Short exercise —
Find every line in the stored data below that contains the string "kern", and copy each of those lines.

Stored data
________________________________________
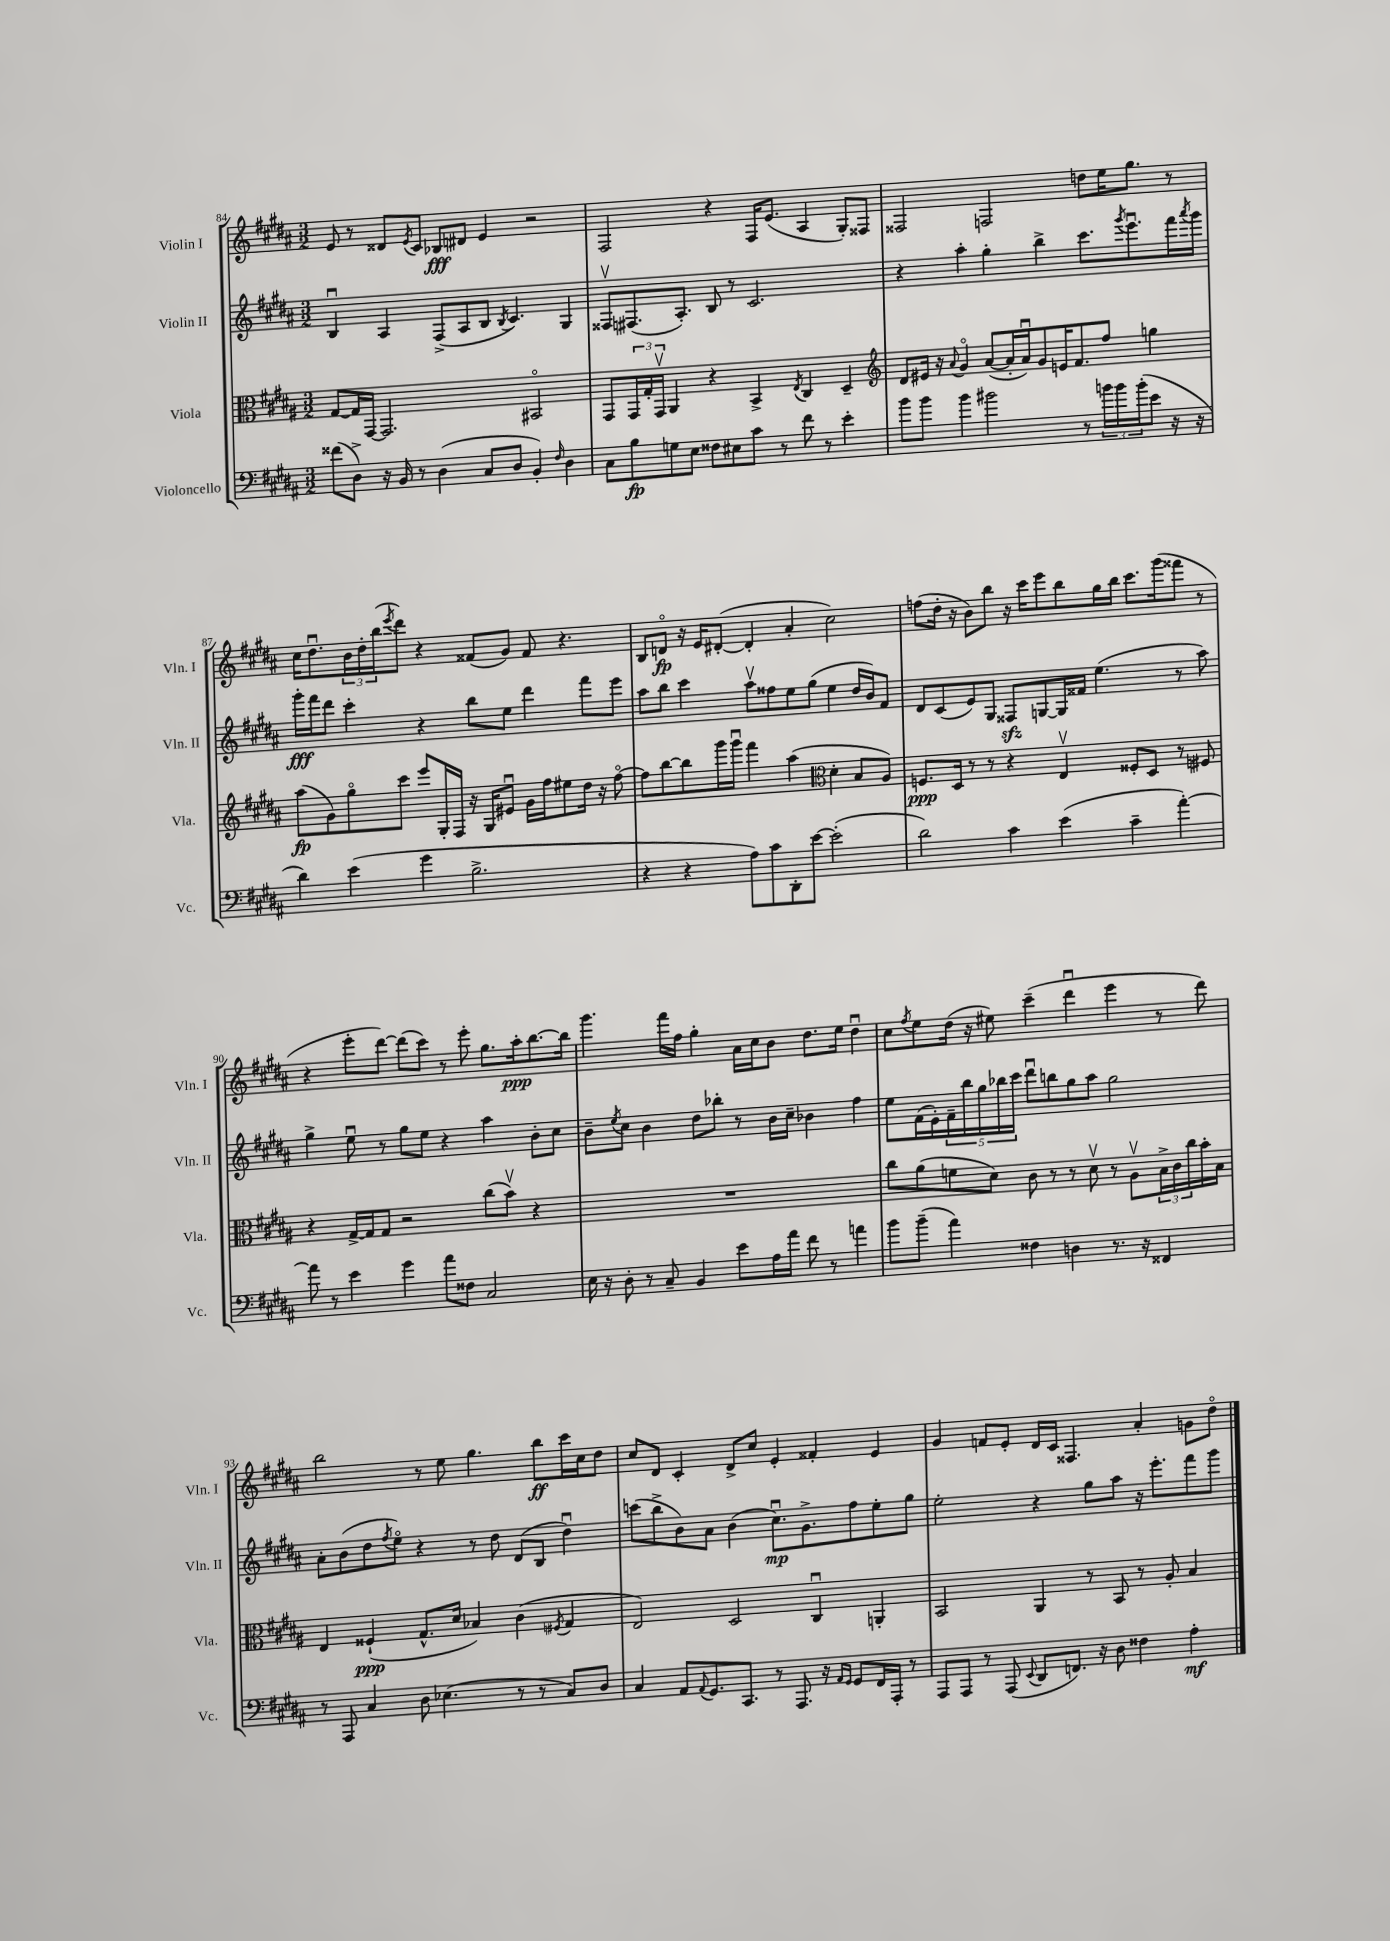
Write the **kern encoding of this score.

**kern	**dynam	**kern	**dynam	**kern	**dynam	**kern	**dynam
*part4	*part4	*part3	*part3	*part2	*part2	*part1	*part1
*staff4	*staff4	*staff3	*staff3	*staff2	*staff2	*staff1	*staff1
*I"Violoncello	*	*I"Viola	*	*I"Violin II	*	*I"Violin I	*
*I'Vc.	*	*I'Vla.	*	*I'Vln. II	*	*I'Vln. I	*
*clefF4	*	*clefC3	*	*clefG2	*	*clefG2	*
*k[f#c#g#d#a#]	*	*k[f#c#g#d#a#]	*	*k[f#c#g#d#a#]	*	*k[f#c#g#d#a#]	*
*M3/2	*	*M3/2	*	*M3/2	*	*M3/2	*
=84	=84	=84	=84	=84	=84	=84	=84
(8f##X\L	.	[8G#/L	.	4Bu/	.	8e/	.
8D#^\J)	.	16G#/L]	.	.	.	8r	.
.	.	[16GG#/JJ	.	.	.	.	.
16r	.	2.GG#/]	.	4A#/	.	8d##X/L	.
16BB/	.	.	.	.	.	.	.
.	.	.	.	.	.	8qe/	.
8r	.	.	.	.	.	8c#/J	.
(4D#\	.	.	.	(8F#^/L	.	8B-X/L	fff
.	.	.	.	8A#/	.	8d#X/J	.
8C#/L	.	.	.	8B/J	.	4e/	.
.	.	.	.	8qB/	.	.	.
8D#/J	.	.	.	4.c#/)	.	.	.
4BB'/)	.	2BB#X/	.	.	.	2r	.
16qqF#/	.	.	.	.	.	.	.
4D#\	.	.	.	4G#/	.	.	.
=85	=85	=85	=85	=85	=85	=85	=85
8C#\L	.	8GG#/L	.	8F##Xv/L	.	2F#/	.
8B\	fp	24GG#/L	.	(8.F#X/	.	.	.
.	.	24G#'/	.	.	.	.	.
.	.	24GG#v/JJ	.	.	.	.	.
8Gn\	.	4AA#/	.	.	.	.	.
.	.	.	.	8.A#'/J)	.	.	.
8E\J	.	.	.	.	.	.	.
8F##X\L	.	4r	.	8B/	.	4r	.
8E#X\	.	.	.	8r	.	.	.
8c#\J	.	4BB^/	.	2.c#/	.	16F#/KL	.
.	.	.	.	.	.	(8.e/J	.
8r	.	.	.	.	.	.	.
.	.	8qE/	.	.	.	.	.
8f#\	.	4C#/	.	.	.	4A#/	.
8r	.	.	.	.	.	.	.
4e'\	.	4D#~/	.	.	.	8G#'/L)	.
.	.	.	.	.	.	8F##X/J	.
=86	=86	=86	=86	=86	=86	=86	=86
*	*	*clefG2	*	*	*	*	*
8b\L	.	8d#/L	.	4r	.	2F##X/	.
8b\J	.	16e#X/Jk	.	.	.	.	.
.	.	16r	.	.	.	.	.
.	.	8qqa#/	.	.	.	.	.
4b\	.	4g#/	.	4aa#'\	.	.	.
2b#X\	.	([8a#/L	.	4gg#'\	.	2Fn/	.
.	.	16a#'/L]	.	.	.	.	.
.	.	16a#u/J)	.	.	.	.	.
.	.	8g#/	.	4bb^\	.	.	.
.	.	16en/K	.	.	.	.	.
.	.	8.f#/	.	.	.	.	.
8r	.	.	.	8.ccc#\L	.	8ddn\L	.
24bn\LL	.	8ff#/J	.	.	.	16ee\K	.
24b\	.	.	.	.	.	.	.
.	.	.	.	8qggg#/	.	.	.
.	.	.	.	8.eeeu\	.	8.gg#\J	.
(24b'\J	.	.	.	.	.	.	.
8e\J	.	4ggn\	.	.	.	.	.
16r	.	.	.	16fff#\L	.	8r	.
.	.	.	.	8qaaa#/	.	.	.
16r	.	.	.	16ggg#\JJ	.	.	.
!!LO:LB:g=z
=87	=87	=87	=87	=87	=87	=87	=87
4d#\)	.	(8aa#\L	fp	16ggg#'\LL	fff	16cc#\KL	.
.	.	.	.	16fff#\J	.	8.dd#u\	.
.	.	8g#\)	.	8ddd#\J	.	.	.
(4e\	.	8gg#\	.	4ccc#'\	.	24b\L	.
.	.	.	.	.	.	24dd#'\	.
.	.	.	.	.	.	(24bb\J	.
.	.	.	.	.	.	8qeee/	.
.	.	8ccc#\J	.	.	.	8ddd#\J)	.
4g#\	.	8eee/L	.	4r	.	4r	.
.	.	16G#'/L	.	.	.	.	.
.	.	16F#/JJ	.	.	.	.	.
2.B^\	.	16r	.	8bb\L	.	(8f##X/L	.
.	.	16G#/KL	.	.	.	.	.
.	.	8e#Xu/J	.	8ee\J	.	8g#/J)	.
.	.	16g#\LL	.	4ddd#\	.	8f##/	.
.	.	16ff#\J	.	.	.	.	.
.	.	8ee#X\	.	.	.	4.r	.
.	.	16dd#\Jk	.	8fff#\L	.	.	.
.	.	16r	.	.	.	.	.
.	.	[8ff#\	.	8eee\J	.	.	.
=88	=88	=88	=88	=88	=88	=88	=88
4r	.	8ff#\L]	.	8aa#\L	.	8B/L	.
.	.	[8bb\	.	8bb\J	.	8dn/J	fp
4r	.	8bb\]	.	4ccc#\	.	16r	.
.	.	.	.	.	.	16e/KL	.
.	.	16ggg#\L	.	.	.	([8d#X'/J	.
.	.	16ggg#u\JJ	.	.	.	.	.
8A#\L)	.	4fff#\	.	8aa#v\L	.	4d#'/]	.
8c#\	.	.	.	8ff##X\	.	.	.
8DD#'\	.	(4aa#\	.	8ee\	.	4a#'/	.
[8e\J	.	.	.	(8gg#\J	.	.	.
*	*	*clefC3	*	*	*	*	*
(2e'\]	.	4d#'\	.	4ee\	.	2cc#\)	.
.	.	8B/L	.	16dd#/LL	.	.	.
.	.	.	.	16b/J)	.	.	.
.	.	8A#/J)	.	8f#/J	.	.	.
=89	=89	=89	=89	=89	=89	=89	=89
2d#\)	.	8.Fn/L	ppp	8d#/L	.	(8ffn\L	.
.	.	.	.	(8c#/	.	16dd#'\Jk	.
.	.	16D#/Jk	.	.	.	16r	.
.	.	8r	.	8e/)	.	8b\L)	.
.	.	8r	.	8G#/J	.	8bb\J	.
4c#\	.	4r	.	8F##Xzz/L	.	16r	.
.	.	.	.	.	.	16ccc#\KL	.
.	.	.	.	[8Gn/	.	8eee\	.
(4e\	.	4Ev/	.	16G/L]	.	8bb\	.
.	.	.	.	16f##X/JJ	.	.	.
.	.	.	.	(4.ee\	.	16gg#\L	.
.	.	.	.	.	.	16bb\JJ	.
4c#~\	.	8F##X'/L	.	.	.	8.ccc#\L	.
.	.	8D#/J	.	.	.	.	.
.	.	.	.	.	.	(16ggg#\k	.
[4a#'\)	.	8r	.	8r	.	8fff##X\J	.
.	.	8F#X/	.	8aa#\)	.	8r	.
!!LO:LB:g=z
=90	=90	=90	=90	=90	=90	=90	=90
8a#\]	.	4r	.	4gg#^\	.	4r	.
8r	.	.	.	.	.	.	.
4e\	.	[16G#^/LL	.	8eeu\	.	8eee'\L	.
.	.	16G#/J]	.	.	.	.	.
.	.	8G#/J	.	8r	.	[8ddd#\J)	.
4g#\	.	2r	.	8gg#\L	.	(8ddd#\L]	.
.	.	.	.	8ee\J	.	8ccc#\J)	.
8a#\L	.	.	.	4r	.	8r	.
8F##X\J	.	.	.	.	.	8eee'\	.
2C#/	.	(8cc#\L	.	4aa#\	.	8.gg#\L	.
.	.	8bv\J)	.	.	.	.	.
.	.	.	.	.	.	16aa#'\k	ppp
.	.	4r	.	8b'\L	.	[8.bb\	.
.	.	.	.	8cc#\J	.	.	.
.	.	.	.	.	.	16bb\Jk]	.
=91	=91	=91	=91	=91	=91	=91	=91
16E\	.	1.r	.	8b~\L	.	4.ggg#\	.
16r	.	.	.	.	.	.	.
.	.	.	.	8qee/	.	.	.
8D#'\	.	.	.	8cc#\J	.	.	.
8r	.	.	.	4b\	.	.	.
8C#~/	.	.	.	.	.	16fff#\LL	.
.	.	.	.	.	.	16ff#\JJ	.
4BB/	.	.	.	8dd#\L	.	4gg#'\	.
.	.	.	.	8bb-X'\J	.	.	.
8e\L	.	.	.	8r	.	16a#\LL	.
.	.	.	.	.	.	16cc#\J	.
16A#\L	.	.	.	16b\LL	.	8b\J	.
16a#\JJ	.	.	.	16cc#~\JJ	.	.	.
8f#\	.	.	.	4b-X\	.	8.dd#\L	.
8r	.	.	.	.	.	.	.
.	.	.	.	.	.	16ee\Jk	.
4an\	.	.	.	4ff#\	.	4dd#u\	.
=92	=92	=92	=92	=92	=92	=92	=92
8b\L	.	8cc#\L	.	8ee\L	.	8cc#\L	.
.	.	.	.	.	.	8qff#/	.
(8b~\J	.	(8a#\	.	(16f#\L	.	8ee\	.
.	.	.	.	16e'\)	.	.	.
4a#\)	.	8fn\	.	20f#~\	.	(16dd#\Jk	.
.	.	.	.	20bb\	.	.	.
.	.	.	.	.	.	16r	.
.	.	.	.	20gg#\	.	.	.
.	.	8d#\J)	.	.	.	8ee#X\)	.
.	.	.	.	20bb-X\	.	.	.
.	.	.	.	20ccc#\JJ	.	.	.
4F##X\	.	8c#\	.	8ddd#u\L	.	(4ccc#~\	.
.	.	8r	.	8bbn\	.	.	.
4Dn\	.	8r	.	8gg#\	.	4ddd#u\	.
.	.	8d#v\	.	8aa#\J	.	.	.
8.r	.	8r	.	2gg#\	.	4eee\	.
.	.	8A#v\L	.	.	.	.	.
16r	.	.	.	.	.	.	.
4FF##X/	.	24B^\L	.	.	.	8r	.
.	.	24c#\	.	.	.	.	.
.	.	24cc#\	.	.	.	.	.
.	.	16b'\	.	.	.	8ddd#\)	.
.	.	16B\JJ	.	.	.	.	.
!!LO:LB:g=z
=93	=93	=93	=93	=93	=93	=93	=93
8r	.	4E/	.	8a#'\L	.	2bb\	.
8AAA#/	.	.	.	(8b\	.	.	.
4C#/	.	(4F##X`/	ppp	8dd#\	.	.	.
.	.	.	.	8qff#/	.	.	.
.	.	.	.	8ee\J)	.	.	.
8D#\	.	8.G#^^/L	.	4r	.	8r	.
(4.E-X\	.	.	.	.	.	8ee\	.
.	.	16d#/Jk	.	.	.	.	.
.	.	4B-X/)	.	8r	.	4.gg#\	.
.	.	.	.	8dd#\	.	.	.
8r	.	(4c#\	.	(8d#/L	.	.	.
8r	.	.	.	8B/J	.	8bb\L	ff
.	.	8qF#X/	.	.	.	.	.
8C#/L)	.	4G#/	.	4dd#u\)	.	16ccc#\L	.
.	.	.	.	.	.	16cc#\J	.
8D#/J	.	.	.	.	.	8dd#\J	.
=94	=94	=94	=94	=94	=94	=94	=94
4C#/	.	2E/)	.	(8cccn\L	.	8cc#/L	.
.	.	.	.	8bb^\	.	8d#/J	.
8AA#/L	.	.	.	8b\)	.	4c#'/	.
8qqAA#/	.	.	.	.	.	.	.
8.GG#/	.	.	.	8a#\J	.	.	.
.	.	2D#/	.	(4b\	.	8d#^/L	.
8.CC#/J	.	.	.	.	.	.	.
.	.	.	.	.	.	8cc#/J	.
8r	.	.	.	8.cc#u\L)	mp	4e'/	.
8.AAA#/	.	.	.	.	.	.	.
.	.	.	.	8.g#^\	.	.	.
.	.	4C#u/	.	.	.	4f##X'/	.
16r	.	.	.	.	.	.	.
16qqAA#/LL	.	.	.	.	.	.	.
16qqGG#/JJ	.	.	.	.	.	.	.
8GG#/L	.	.	.	8ff#\	.	.	.
16FF#/L	.	4AAn'/	.	8ee'\	.	4e/	.
16AAA#'/JJ	.	.	.	.	.	.	.
8r	.	.	.	8gg#\J	.	.	.
=95	=95	=95	=95	=95	=95	=95	=95
8AAA#/L	.	2BB/	.	2ee'\	.	4g#/	.
8AAA#/J	.	.	.	.	.	.	.
8r	.	.	.	.	.	8fn/L	.
(8AAA#/	.	.	.	.	.	8e'/J	.
8qqEE/	.	.	.	.	.	.	.
8DD#/L	.	4AA#/	.	4r	.	16d#/LL	.
.	.	.	.	.	.	16c#/JJ	.
8.FFn/J)	.	.	.	.	.	4.F##X/	.
.	.	8r	.	8gg#\L	.	.	.
16r	.	.	.	.	.	.	.
8D#\	.	8BB/	.	8aa#\J	.	.	.
4F##X\	.	8r	.	16r	.	4a#'/	.
.	.	.	.	8.eee'\L	.	.	.
.	.	8A#'/	.	.	.	.	.
4A#'\	mf	4B/	.	8fff#\	.	8gn\L	.
.	.	.	.	8ggg#\J	.	8dd#\J	.
==	==	==	==	==	==	==	==
*-	*-	*-	*-	*-	*-	*-	*-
________________________________________
Answer to the task —
Write the **kern encoding of this score.
**kern	**dynam	**kern	**dynam	**kern	**dynam	**kern	**dynam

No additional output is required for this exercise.